[Start of Attachment]

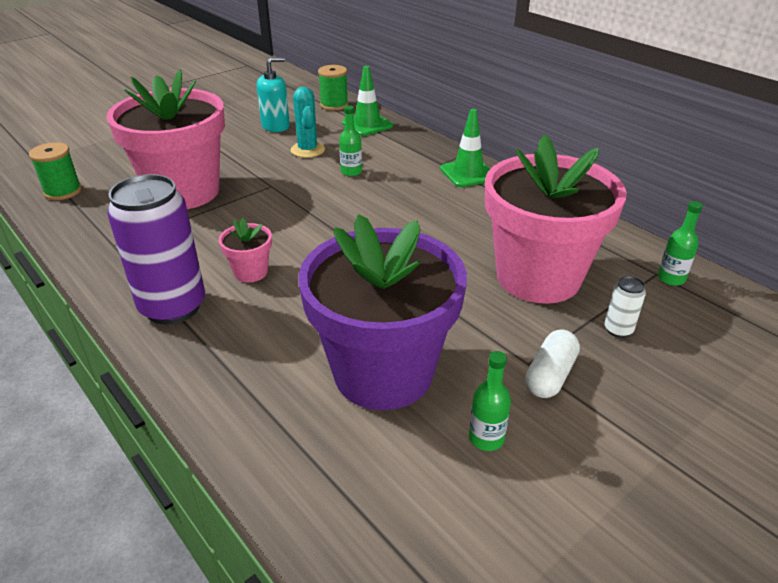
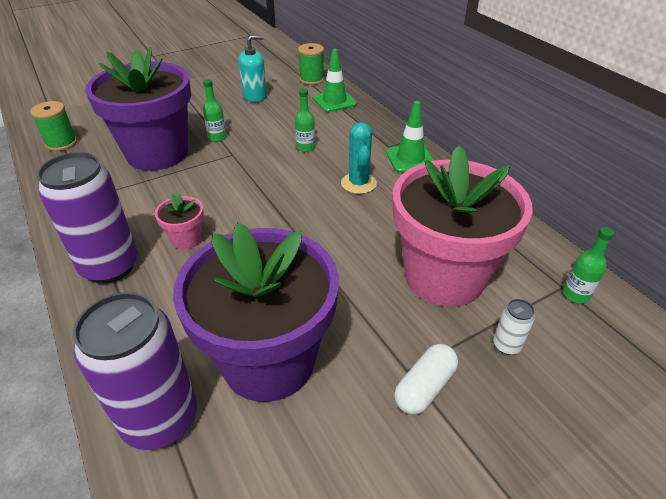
camera: 10 degrees right, 5 degrees up
(184, 192) = (157, 153): pink flower pot -> purple flower pot
(287, 439) = (160, 419): none -> purple can
(308, 150) = (275, 122): turquoise cactus -> turquoise cactus (358, 183)
(486, 438) = (342, 449): green bottle -> green bottle (217, 137)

[End of Attachment]

# WHAT YOU ARE ASKED TO DO:
The answer must be an exact copy of the records, with no images in it.

# TASK SOLUTION:
camera: 10 degrees right, 5 degrees up
(184, 192) = (157, 153): pink flower pot -> purple flower pot
(287, 439) = (160, 419): none -> purple can
(308, 150) = (275, 122): turquoise cactus -> turquoise cactus (358, 183)
(486, 438) = (342, 449): green bottle -> green bottle (217, 137)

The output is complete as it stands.